■ Records supplied ■
== == ==

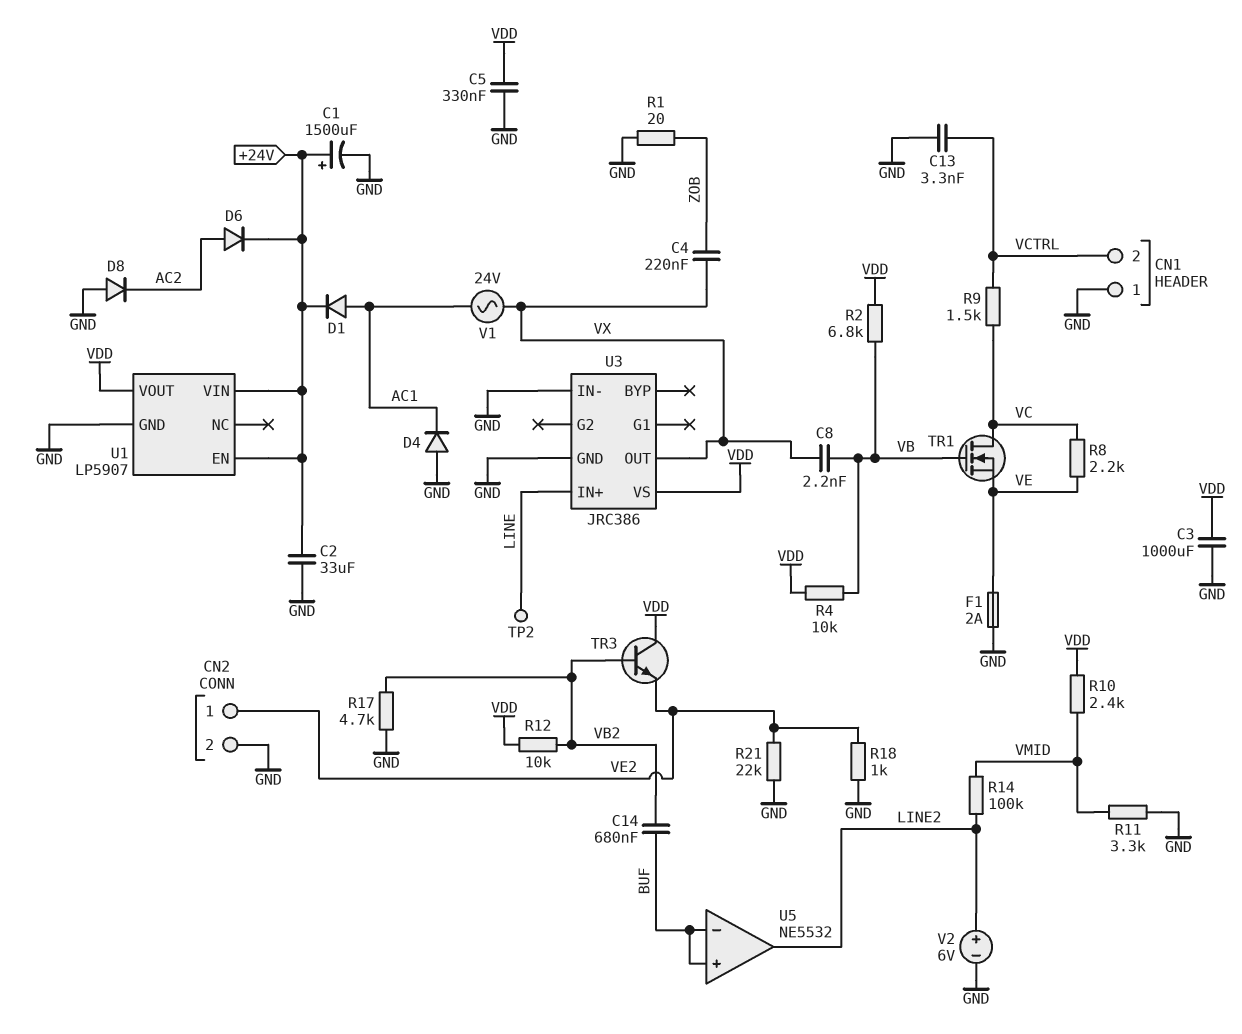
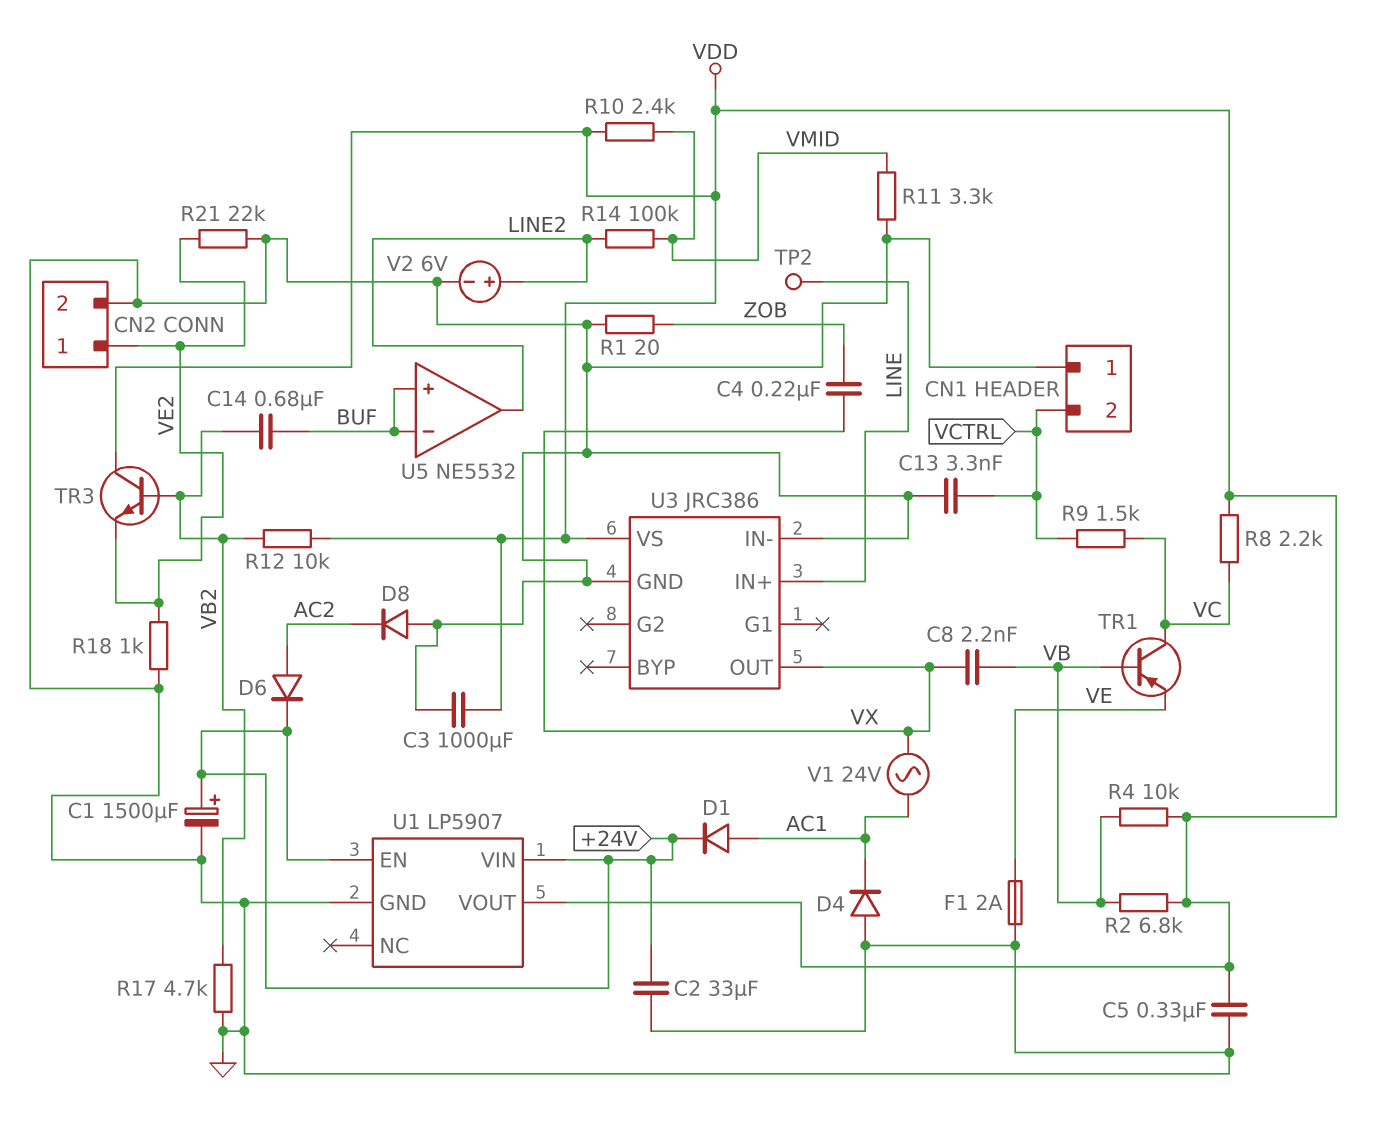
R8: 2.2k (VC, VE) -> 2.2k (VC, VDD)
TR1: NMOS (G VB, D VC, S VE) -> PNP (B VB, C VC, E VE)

== == ==

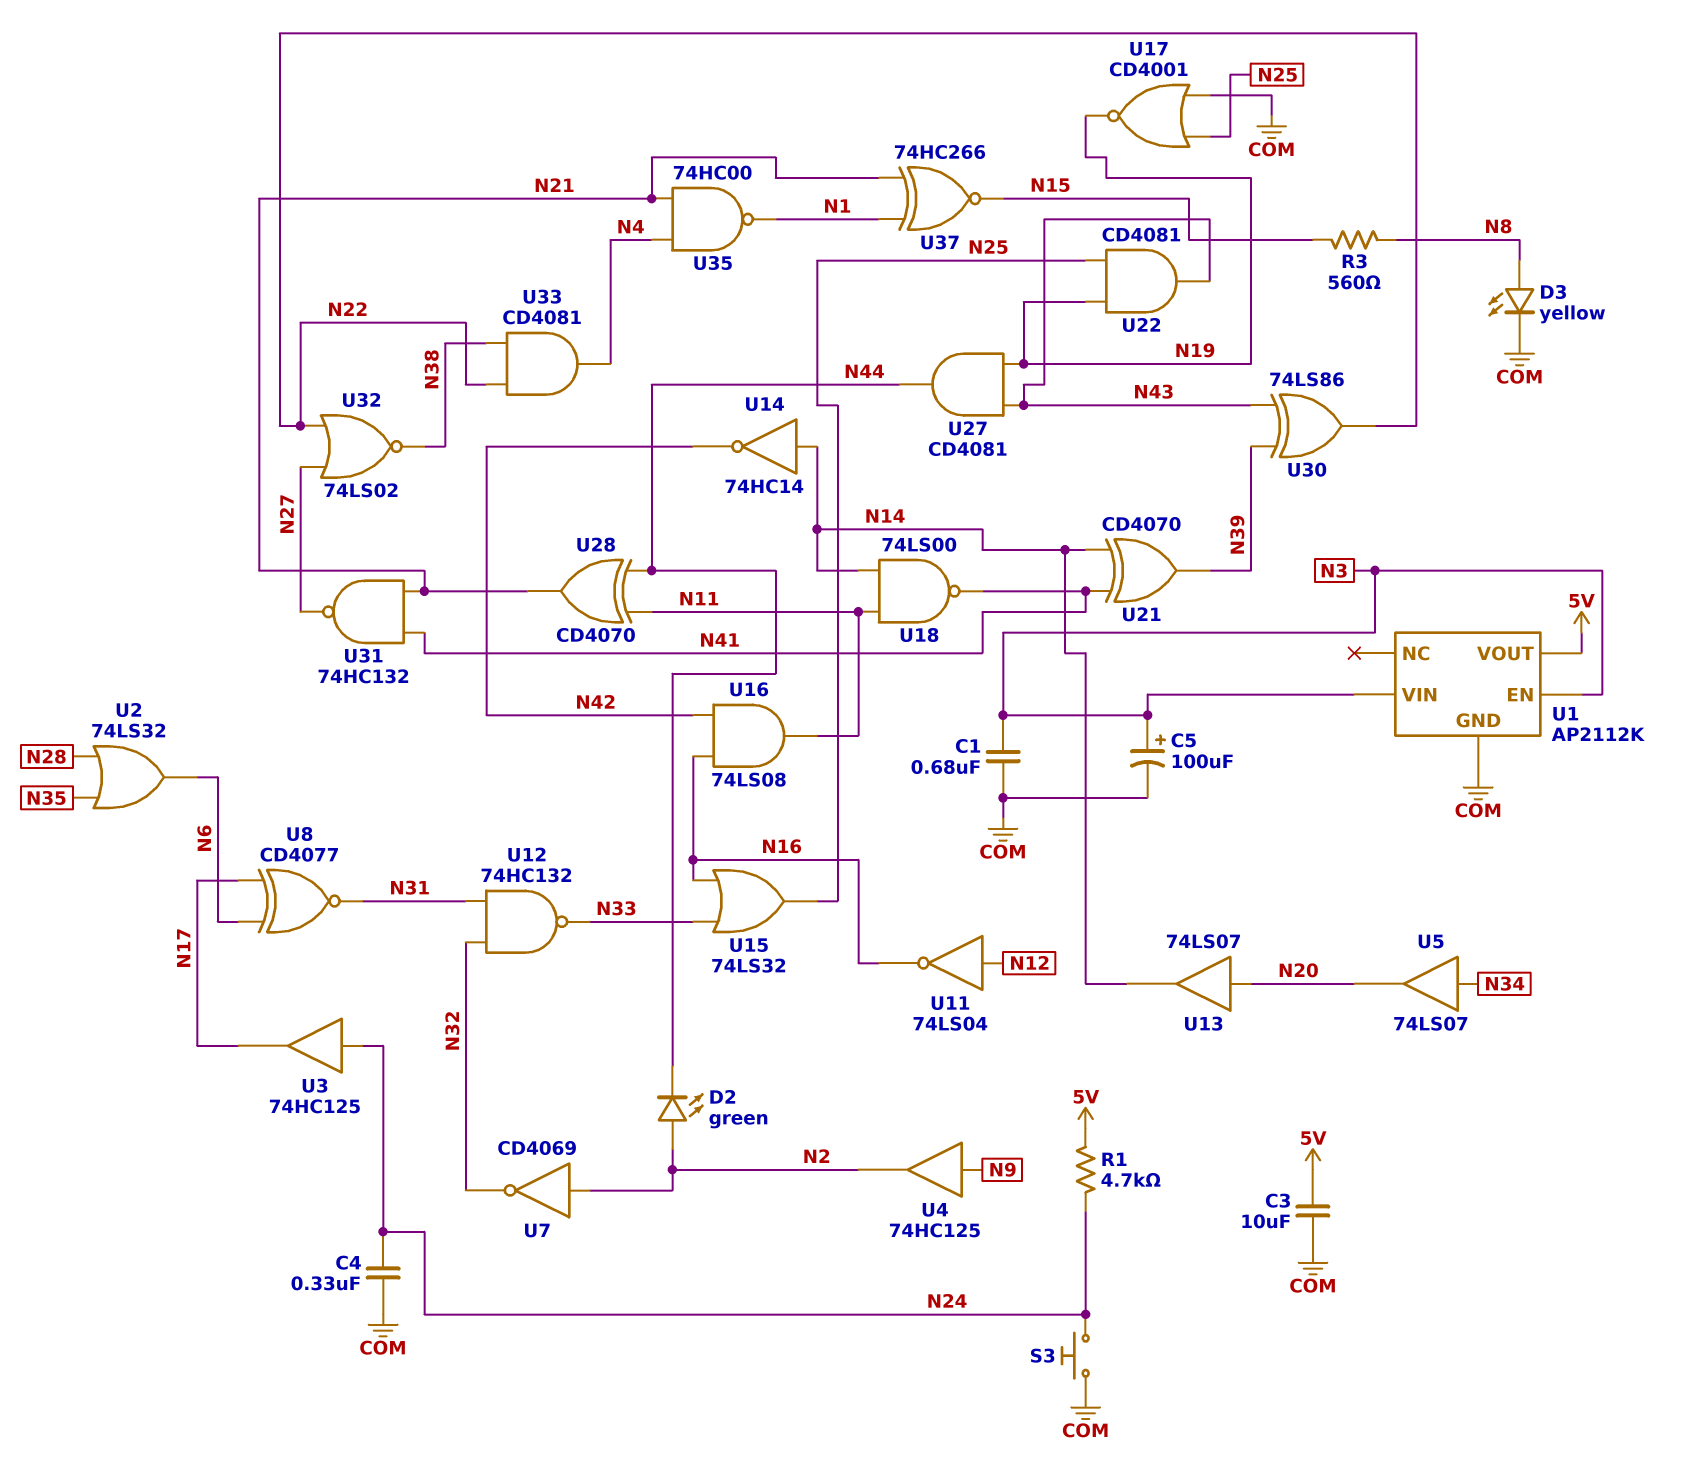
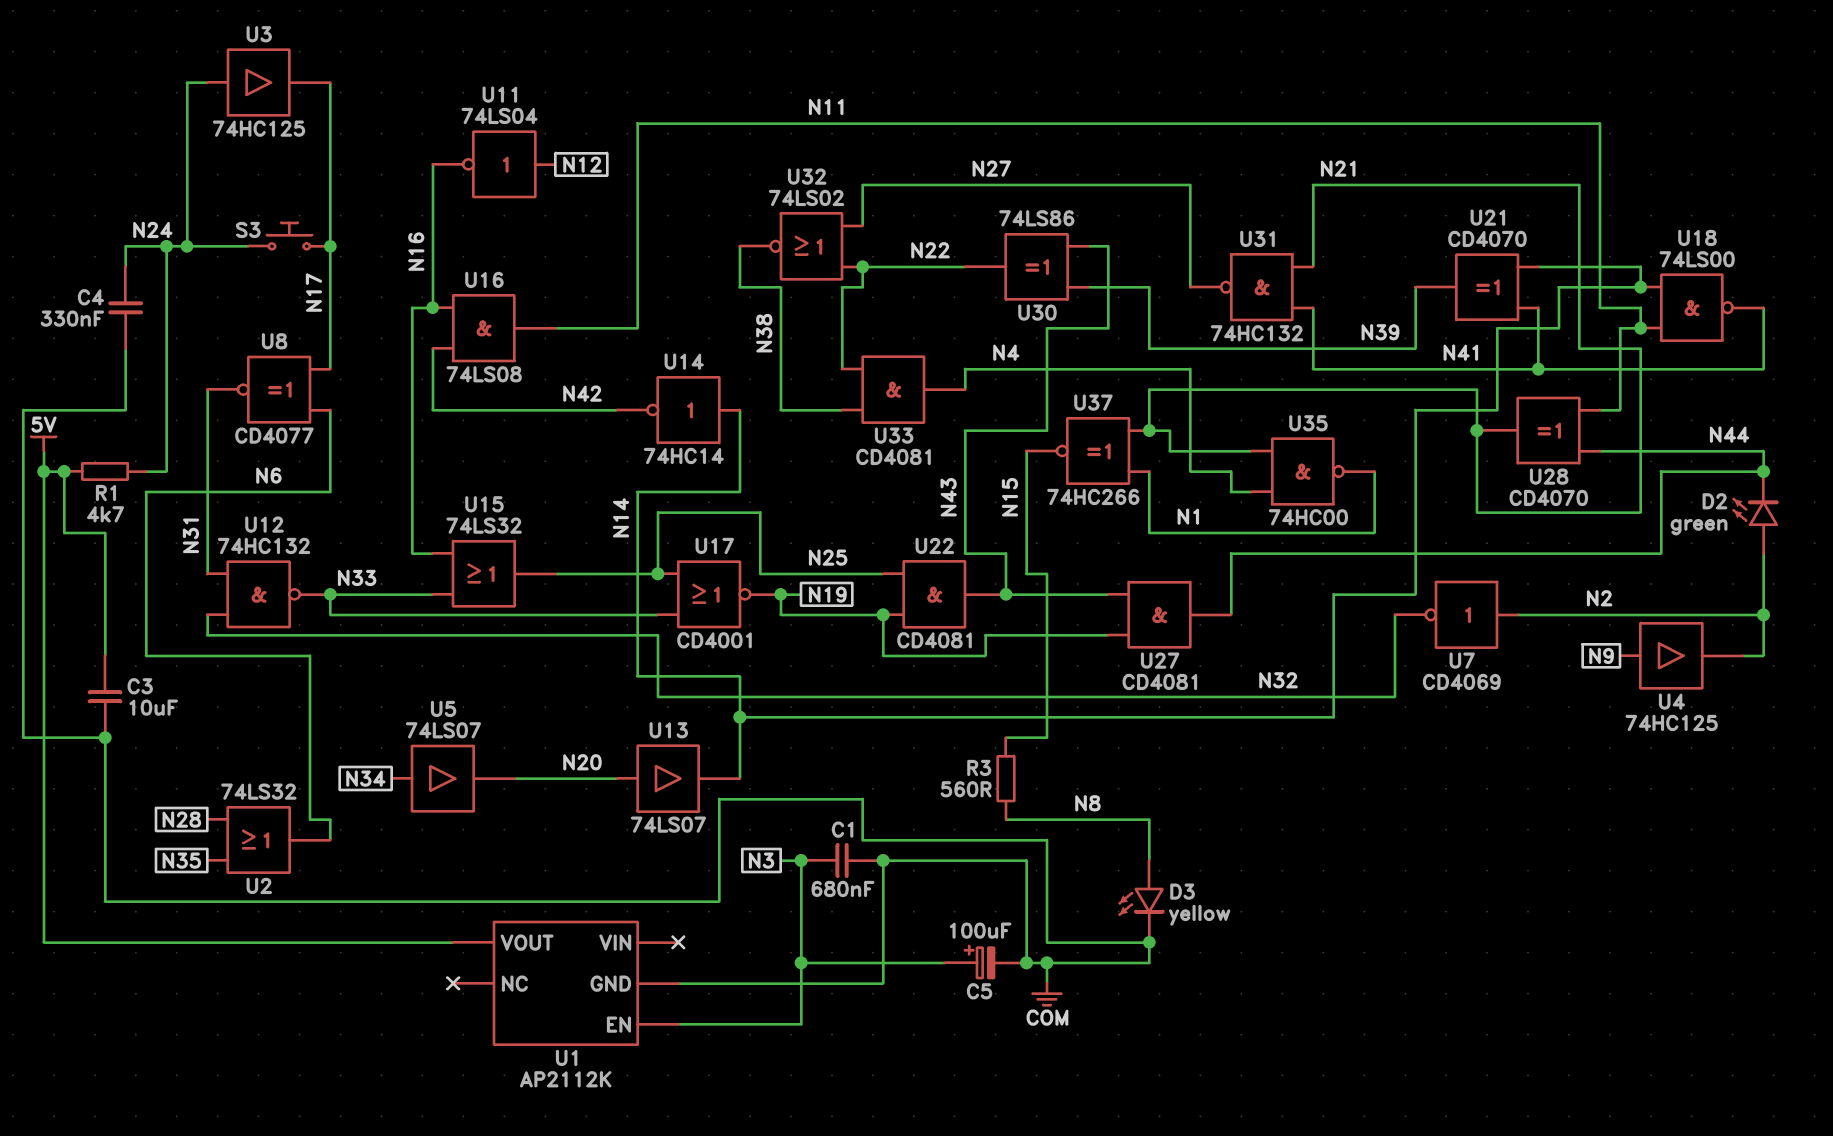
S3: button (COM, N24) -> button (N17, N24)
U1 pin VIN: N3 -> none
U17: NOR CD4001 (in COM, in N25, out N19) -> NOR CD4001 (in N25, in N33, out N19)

== == ==

■ What you have to do ■
Of all the entries above, retype exactly the lines from the line with "R8: 2.2k (VC, VE) -> 2.2k (VC, VDD)" to the line with "TR1: NMOS (G", both included, and no others.

■ Response to this task ■
R8: 2.2k (VC, VE) -> 2.2k (VC, VDD)
TR1: NMOS (G VB, D VC, S VE) -> PNP (B VB, C VC, E VE)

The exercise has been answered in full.